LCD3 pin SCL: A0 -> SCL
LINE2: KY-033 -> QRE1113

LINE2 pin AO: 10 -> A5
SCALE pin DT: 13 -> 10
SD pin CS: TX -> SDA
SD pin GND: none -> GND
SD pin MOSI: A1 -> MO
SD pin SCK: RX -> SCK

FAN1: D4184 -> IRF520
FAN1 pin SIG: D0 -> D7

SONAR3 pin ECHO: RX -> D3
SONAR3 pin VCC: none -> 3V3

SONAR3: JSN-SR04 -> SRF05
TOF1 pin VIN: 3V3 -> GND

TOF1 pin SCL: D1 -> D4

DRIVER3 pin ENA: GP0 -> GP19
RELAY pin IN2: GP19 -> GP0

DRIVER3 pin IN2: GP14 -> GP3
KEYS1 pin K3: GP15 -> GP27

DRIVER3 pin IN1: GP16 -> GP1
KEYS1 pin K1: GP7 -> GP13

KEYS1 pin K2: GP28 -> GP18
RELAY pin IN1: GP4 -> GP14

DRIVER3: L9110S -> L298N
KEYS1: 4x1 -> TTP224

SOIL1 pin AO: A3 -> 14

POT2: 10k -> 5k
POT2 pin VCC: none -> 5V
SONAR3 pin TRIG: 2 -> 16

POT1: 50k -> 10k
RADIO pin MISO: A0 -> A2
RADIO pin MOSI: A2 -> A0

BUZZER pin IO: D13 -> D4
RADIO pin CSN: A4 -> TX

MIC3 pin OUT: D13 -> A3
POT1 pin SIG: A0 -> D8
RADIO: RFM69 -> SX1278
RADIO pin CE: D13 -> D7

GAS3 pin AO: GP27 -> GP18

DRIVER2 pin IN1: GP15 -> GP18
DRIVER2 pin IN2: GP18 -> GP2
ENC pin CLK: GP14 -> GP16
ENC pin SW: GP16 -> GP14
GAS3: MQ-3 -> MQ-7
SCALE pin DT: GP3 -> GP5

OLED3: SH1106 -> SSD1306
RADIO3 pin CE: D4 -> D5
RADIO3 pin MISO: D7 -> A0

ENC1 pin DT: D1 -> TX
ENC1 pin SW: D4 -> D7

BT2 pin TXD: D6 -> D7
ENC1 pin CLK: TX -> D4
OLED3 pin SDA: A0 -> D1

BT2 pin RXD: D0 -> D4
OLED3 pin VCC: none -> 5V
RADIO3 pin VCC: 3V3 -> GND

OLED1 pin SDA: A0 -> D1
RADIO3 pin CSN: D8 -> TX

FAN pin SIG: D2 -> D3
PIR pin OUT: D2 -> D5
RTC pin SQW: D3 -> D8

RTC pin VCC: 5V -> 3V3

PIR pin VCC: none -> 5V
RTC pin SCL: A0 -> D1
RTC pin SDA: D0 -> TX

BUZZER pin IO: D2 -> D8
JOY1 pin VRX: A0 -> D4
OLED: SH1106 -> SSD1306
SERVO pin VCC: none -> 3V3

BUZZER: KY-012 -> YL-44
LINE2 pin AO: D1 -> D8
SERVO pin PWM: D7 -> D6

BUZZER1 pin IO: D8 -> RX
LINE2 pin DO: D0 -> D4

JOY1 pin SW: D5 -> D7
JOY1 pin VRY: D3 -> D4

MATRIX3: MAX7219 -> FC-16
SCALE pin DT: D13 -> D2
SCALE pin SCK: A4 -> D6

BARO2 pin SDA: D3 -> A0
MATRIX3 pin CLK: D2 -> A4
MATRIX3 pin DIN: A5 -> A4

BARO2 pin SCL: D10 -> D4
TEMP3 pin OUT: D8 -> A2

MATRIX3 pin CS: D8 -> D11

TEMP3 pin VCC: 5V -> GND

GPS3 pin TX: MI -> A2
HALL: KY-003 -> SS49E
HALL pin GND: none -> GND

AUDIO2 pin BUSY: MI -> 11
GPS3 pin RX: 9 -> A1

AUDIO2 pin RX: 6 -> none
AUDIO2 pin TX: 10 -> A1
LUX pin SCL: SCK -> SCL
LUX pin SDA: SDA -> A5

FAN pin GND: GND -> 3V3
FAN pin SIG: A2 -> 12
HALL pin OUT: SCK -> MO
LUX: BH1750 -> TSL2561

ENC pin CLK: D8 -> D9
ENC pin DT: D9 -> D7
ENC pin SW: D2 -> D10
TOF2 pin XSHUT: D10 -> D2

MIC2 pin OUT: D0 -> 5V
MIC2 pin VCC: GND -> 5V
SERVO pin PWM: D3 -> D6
· · · · · · ·
EXERCISE INSTRUCTIONS: Write an exact transcription of every entry above.

OUTPUT BELOW:
LCD3 pin SCL: A0 -> SCL
LINE2: KY-033 -> QRE1113

LINE2 pin AO: 10 -> A5
SCALE pin DT: 13 -> 10
SD pin CS: TX -> SDA
SD pin GND: none -> GND
SD pin MOSI: A1 -> MO
SD pin SCK: RX -> SCK

FAN1: D4184 -> IRF520
FAN1 pin SIG: D0 -> D7

SONAR3 pin ECHO: RX -> D3
SONAR3 pin VCC: none -> 3V3

SONAR3: JSN-SR04 -> SRF05
TOF1 pin VIN: 3V3 -> GND

TOF1 pin SCL: D1 -> D4

DRIVER3 pin ENA: GP0 -> GP19
RELAY pin IN2: GP19 -> GP0

DRIVER3 pin IN2: GP14 -> GP3
KEYS1 pin K3: GP15 -> GP27

DRIVER3 pin IN1: GP16 -> GP1
KEYS1 pin K1: GP7 -> GP13

KEYS1 pin K2: GP28 -> GP18
RELAY pin IN1: GP4 -> GP14

DRIVER3: L9110S -> L298N
KEYS1: 4x1 -> TTP224

SOIL1 pin AO: A3 -> 14

POT2: 10k -> 5k
POT2 pin VCC: none -> 5V
SONAR3 pin TRIG: 2 -> 16

POT1: 50k -> 10k
RADIO pin MISO: A0 -> A2
RADIO pin MOSI: A2 -> A0

BUZZER pin IO: D13 -> D4
RADIO pin CSN: A4 -> TX

MIC3 pin OUT: D13 -> A3
POT1 pin SIG: A0 -> D8
RADIO: RFM69 -> SX1278
RADIO pin CE: D13 -> D7

GAS3 pin AO: GP27 -> GP18

DRIVER2 pin IN1: GP15 -> GP18
DRIVER2 pin IN2: GP18 -> GP2
ENC pin CLK: GP14 -> GP16
ENC pin SW: GP16 -> GP14
GAS3: MQ-3 -> MQ-7
SCALE pin DT: GP3 -> GP5

OLED3: SH1106 -> SSD1306
RADIO3 pin CE: D4 -> D5
RADIO3 pin MISO: D7 -> A0

ENC1 pin DT: D1 -> TX
ENC1 pin SW: D4 -> D7

BT2 pin TXD: D6 -> D7
ENC1 pin CLK: TX -> D4
OLED3 pin SDA: A0 -> D1

BT2 pin RXD: D0 -> D4
OLED3 pin VCC: none -> 5V
RADIO3 pin VCC: 3V3 -> GND

OLED1 pin SDA: A0 -> D1
RADIO3 pin CSN: D8 -> TX

FAN pin SIG: D2 -> D3
PIR pin OUT: D2 -> D5
RTC pin SQW: D3 -> D8

RTC pin VCC: 5V -> 3V3

PIR pin VCC: none -> 5V
RTC pin SCL: A0 -> D1
RTC pin SDA: D0 -> TX

BUZZER pin IO: D2 -> D8
JOY1 pin VRX: A0 -> D4
OLED: SH1106 -> SSD1306
SERVO pin VCC: none -> 3V3

BUZZER: KY-012 -> YL-44
LINE2 pin AO: D1 -> D8
SERVO pin PWM: D7 -> D6

BUZZER1 pin IO: D8 -> RX
LINE2 pin DO: D0 -> D4

JOY1 pin SW: D5 -> D7
JOY1 pin VRY: D3 -> D4

MATRIX3: MAX7219 -> FC-16
SCALE pin DT: D13 -> D2
SCALE pin SCK: A4 -> D6

BARO2 pin SDA: D3 -> A0
MATRIX3 pin CLK: D2 -> A4
MATRIX3 pin DIN: A5 -> A4

BARO2 pin SCL: D10 -> D4
TEMP3 pin OUT: D8 -> A2

MATRIX3 pin CS: D8 -> D11

TEMP3 pin VCC: 5V -> GND

GPS3 pin TX: MI -> A2
HALL: KY-003 -> SS49E
HALL pin GND: none -> GND

AUDIO2 pin BUSY: MI -> 11
GPS3 pin RX: 9 -> A1

AUDIO2 pin RX: 6 -> none
AUDIO2 pin TX: 10 -> A1
LUX pin SCL: SCK -> SCL
LUX pin SDA: SDA -> A5

FAN pin GND: GND -> 3V3
FAN pin SIG: A2 -> 12
HALL pin OUT: SCK -> MO
LUX: BH1750 -> TSL2561

ENC pin CLK: D8 -> D9
ENC pin DT: D9 -> D7
ENC pin SW: D2 -> D10
TOF2 pin XSHUT: D10 -> D2

MIC2 pin OUT: D0 -> 5V
MIC2 pin VCC: GND -> 5V
SERVO pin PWM: D3 -> D6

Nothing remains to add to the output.